Please gather every line below that contains the string "partial", including lines where it appears only as part of a longer word.

********

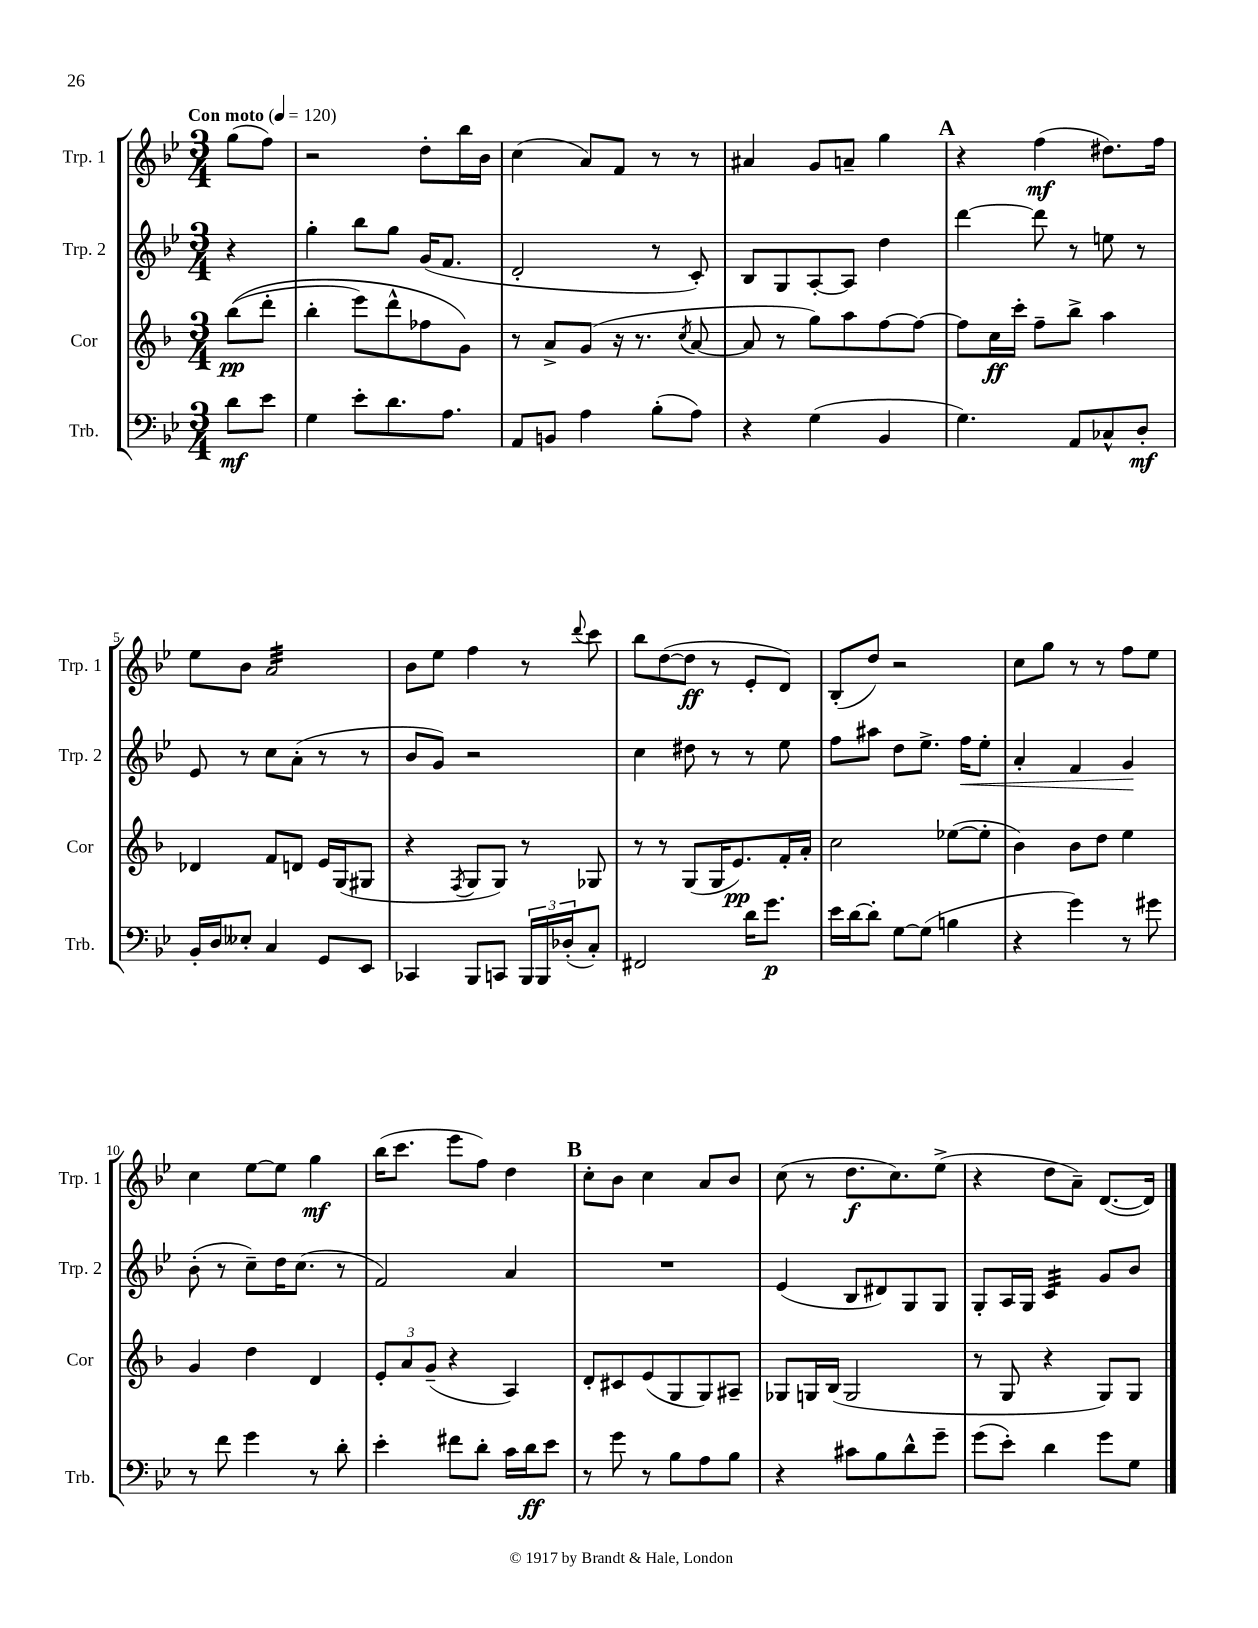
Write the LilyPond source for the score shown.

<<
\new StaffGroup <<
\new Staff = "s0" \with { instrumentName = "Trp. 1" shortInstrumentName = "Trp. 1" } {
    \clef treble \key bes \major \numericTimeSignature \time 3/4 \partial 4 \tempo "Con moto" 4 = 120
    g''8( f''8) |
    r2 d''8-. bes''16 bes'16 |
    c''4( a'8) f'8 r8 r8 |
    ais'4 g'8 a'8-- g''4 |
    \mark \markup { \bold "A" } r4 f''4\mf( dis''8.) f''16 |
    ees''8 bes'8 a'2:32 |
    bes'8 ees''8 f''4 r8 \appoggiatura { d'''8 } c'''8 |
    bes''8 d''8~( d''8\ff r8 ees'8-. d'8) |
    bes8-.( d''8) r2 |
    c''8 g''8 r8 r8 f''8 ees''8 |
    c''4 ees''8~ ees''8 g''4\mf |
    bes''16( c'''8. ees'''8 f''8) d''4 |
    \mark \markup { \bold "B" } c''8-. bes'8 c''4 a'8 bes'8 |
    c''8( r8 d''8.\f c''8.) ees''8->( |
    r4 d''8 a'8--) d'8.~( d'16) \bar "|." |
}
\new Staff = "s1" \with { instrumentName = "Trp. 2" shortInstrumentName = "Trp. 2" } {
    \clef treble \key bes \major \numericTimeSignature \time 3/4 \partial 4
    r4 |
    g''4-. bes''8 g''8 g'16( f'8. |
    d'2-. r8 c'8-.) |
    bes8 g8 a8~-. a8 d''4 |
    \mark \markup { \bold "A" } d'''4~ d'''8 r8 e''8 r8 |
    ees'8 r8 c''8 a'8-.( r8 r8 |
    bes'8 g'8) r2 |
    c''4 dis''8 r8 r8 ees''8 |
    f''8 ais''8 d''8 ees''8.-> f''16\< ees''8-. |
    a'4-. f'4 g'4\! |
    bes'8-.( r8 c''8--) d''16 c''8.( r8 |
    f'2) a'4 |
    \mark \markup { \bold "B" } R2. |
    ees'4( bes8 dis'8) g8 g8 |
    g8-. a16 g16 c'4:32 g'8 bes'8 \bar "|." |
}
\new Staff = "s2" \with { instrumentName = "Cor" shortInstrumentName = "Cor" } {
    \clef treble \key f \major \numericTimeSignature \time 3/4 \partial 4
    bes''8\pp(\( d'''8-. |
    bes''4-. e'''8) d'''8-^ fes''8 g'8\) |
    r8 a'8-> g'8( r16 r8. \acciaccatura { c''8 } a'8~ |
    a'8 r8 g''8) a''8 f''8~ f''8~ |
    \mark \markup { \bold "A" } f''8 c''16\ff c'''16-. f''8-- bes''8-> a''4 |
    des'4 f'8 d'8 e'16 g16( gis8 |
    r4 \acciaccatura { f8 } g8 g8) r8 ges8 |
    r8 r8 g8( g16 e'8.\pp) f'16-. a'16-. |
    c''2 ees''8~( ees''8-. |
    bes'4) bes'8 d''8 e''4 |
    g'4 d''4 d'4 |
    \tuplet 3/2 { e'8-. a'8 g'8--( } r4 a4) |
    \mark \markup { \bold "B" } d'8-. cis'8 e'8( g8 g8) ais8-- |
    ges8 g16 bes16( g2 |
    r8 g8 r4 g8) g8 \bar "|." |
}
\new Staff = "s3" \with { instrumentName = "Trb." shortInstrumentName = "Trb." } {
    \clef bass \key bes \major \numericTimeSignature \time 3/4 \partial 4
    d'8\mf ees'8 |
    g4 ees'8-. d'8. a8. |
    a,8 b,8 a4 bes8-.( a8) |
    r4 g4( bes,4 |
    \mark \markup { \bold "A" } g4.) a,8 ces8-^ d8-.\mf |
    bes,16-. d16 eeses8-. c4 g,8 ees,8 |
    ces,4 bes,,8 c,8 \tuplet 3/2 { bes,,16 bes,,16 des16-.( } c8-.) |
    fis,2 d'16 g'8.\p |
    ees'16 d'16~ d'8-. g8~ g8( b4 |
    r4 g'4) r8 gis'8 |
    r8 f'8 g'4 r8 d'8-. |
    ees'4-. fis'8 d'8-. c'16 d'16\ff ees'8 |
    \mark \markup { \bold "B" } r8 g'8 r8 bes8 a8 bes8 |
    r4 cis'8 bes8 d'8-^ g'8-- |
    g'8( ees'8-.) d'4 g'8 g8 \bar "|." |
}
>>
>>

********

## RESULT FOR THIS EXERCISE:
    \clef treble \key bes \major \numericTimeSignature \time 3/4 \partial 4 \tempo "Con moto" 4 = 120
    \clef treble \key bes \major \numericTimeSignature \time 3/4 \partial 4
    \clef treble \key f \major \numericTimeSignature \time 3/4 \partial 4
    \clef bass \key bes \major \numericTimeSignature \time 3/4 \partial 4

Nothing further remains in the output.